The output is the line holding "R3: 15k (+24V, LIGHT) -> 15k (+24V, PWM)" and all lines after it to the end of the records below; restate them unchanged and add nothing.

[Change listing data]
##############################

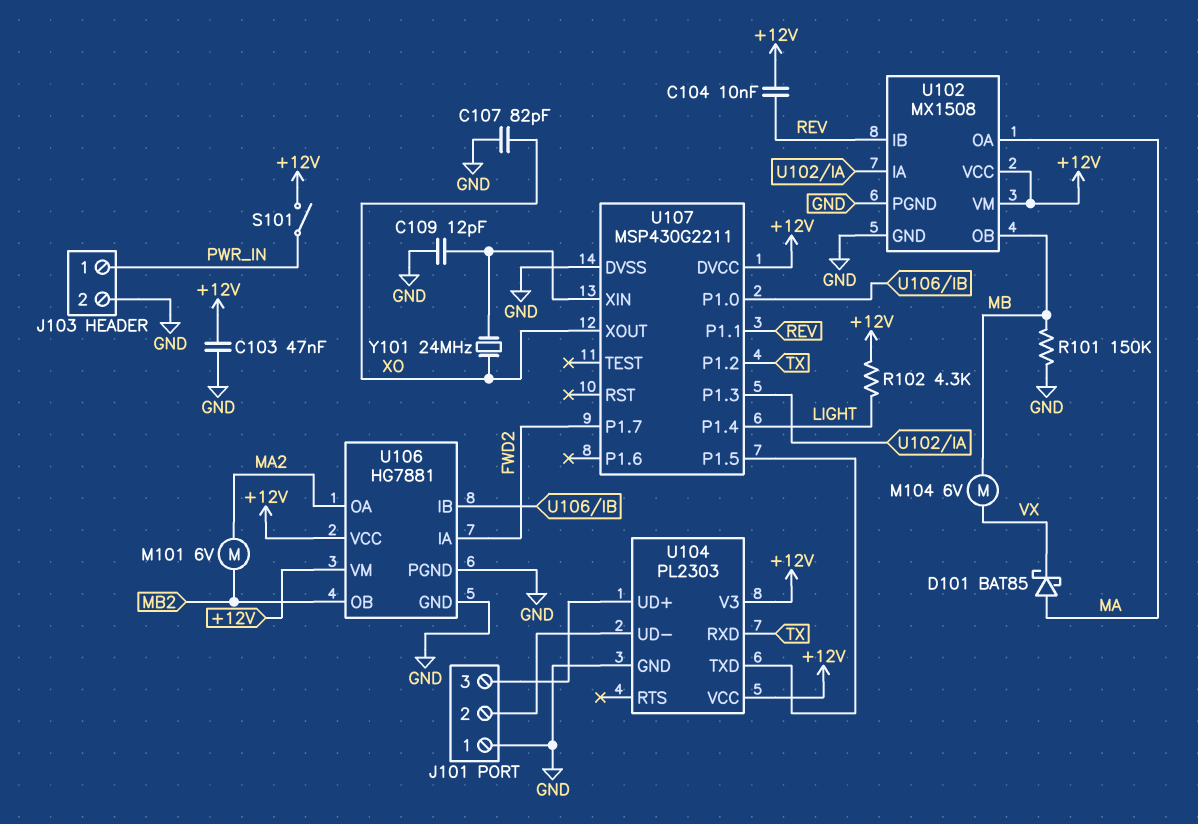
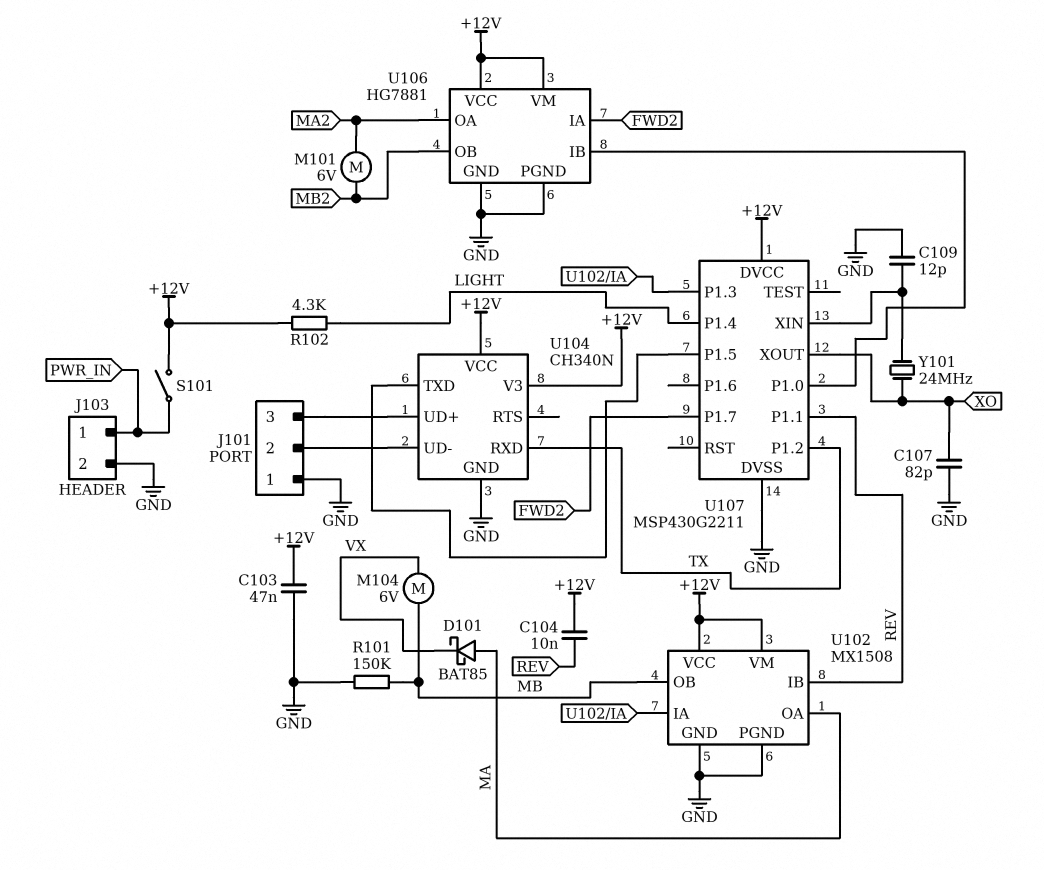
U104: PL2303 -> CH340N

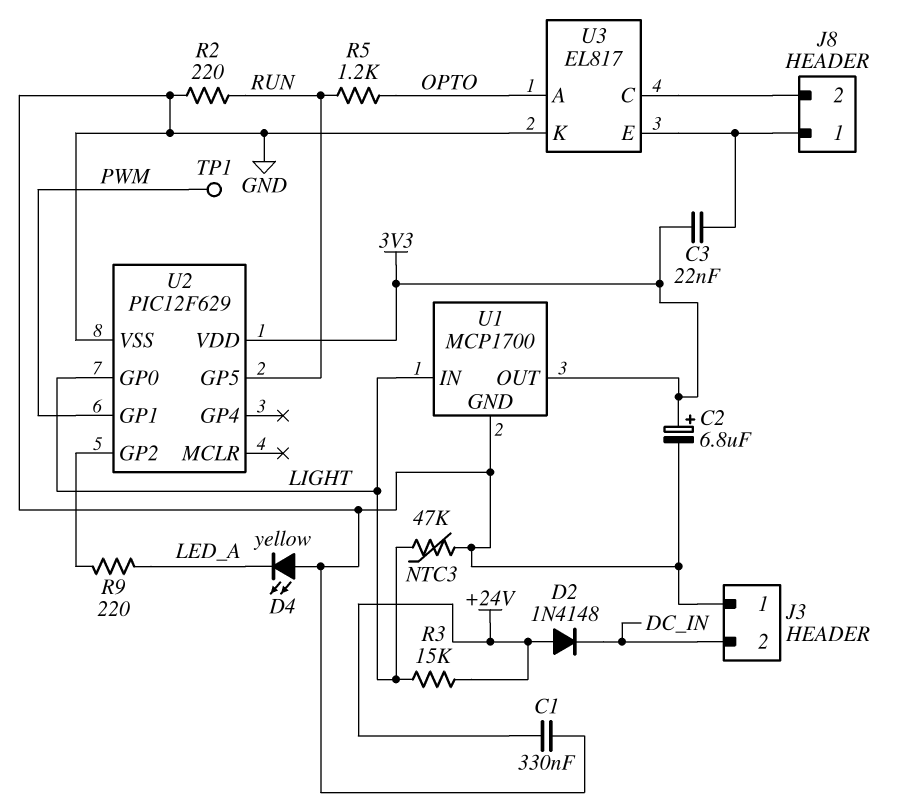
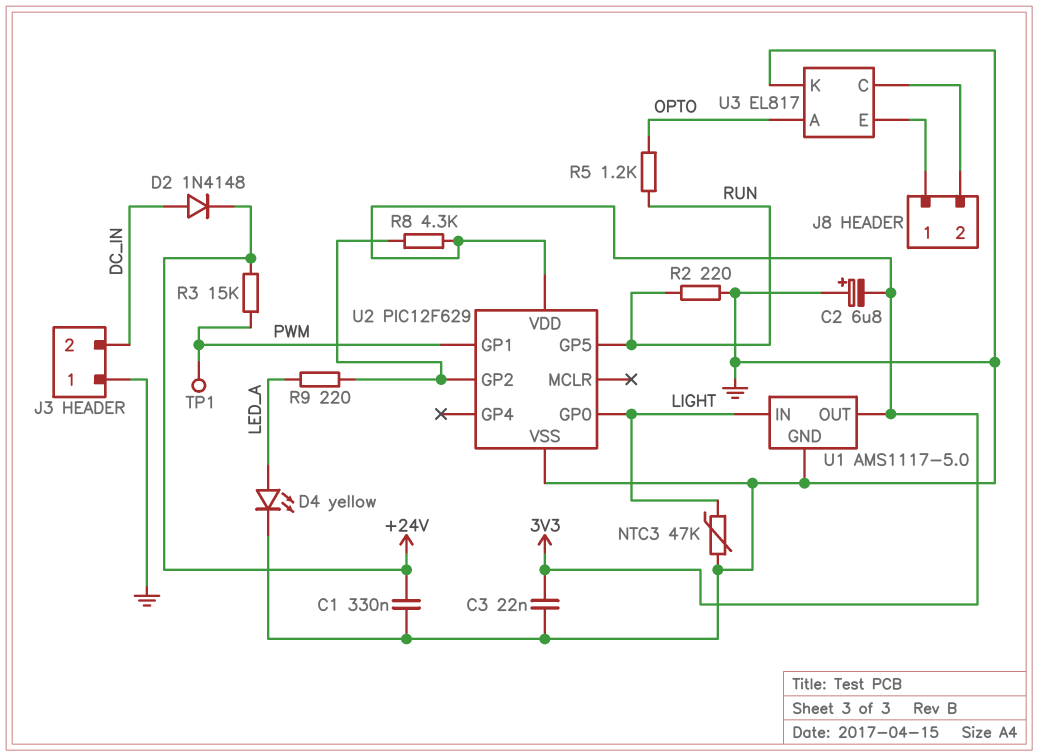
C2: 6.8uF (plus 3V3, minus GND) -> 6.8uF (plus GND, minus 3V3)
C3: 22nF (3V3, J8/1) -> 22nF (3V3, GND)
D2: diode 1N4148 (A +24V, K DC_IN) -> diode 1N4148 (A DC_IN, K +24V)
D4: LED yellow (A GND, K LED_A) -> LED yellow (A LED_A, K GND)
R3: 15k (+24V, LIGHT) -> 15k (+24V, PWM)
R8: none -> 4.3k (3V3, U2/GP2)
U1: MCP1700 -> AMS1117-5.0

##############################

*Task result*
R3: 15k (+24V, LIGHT) -> 15k (+24V, PWM)
R8: none -> 4.3k (3V3, U2/GP2)
U1: MCP1700 -> AMS1117-5.0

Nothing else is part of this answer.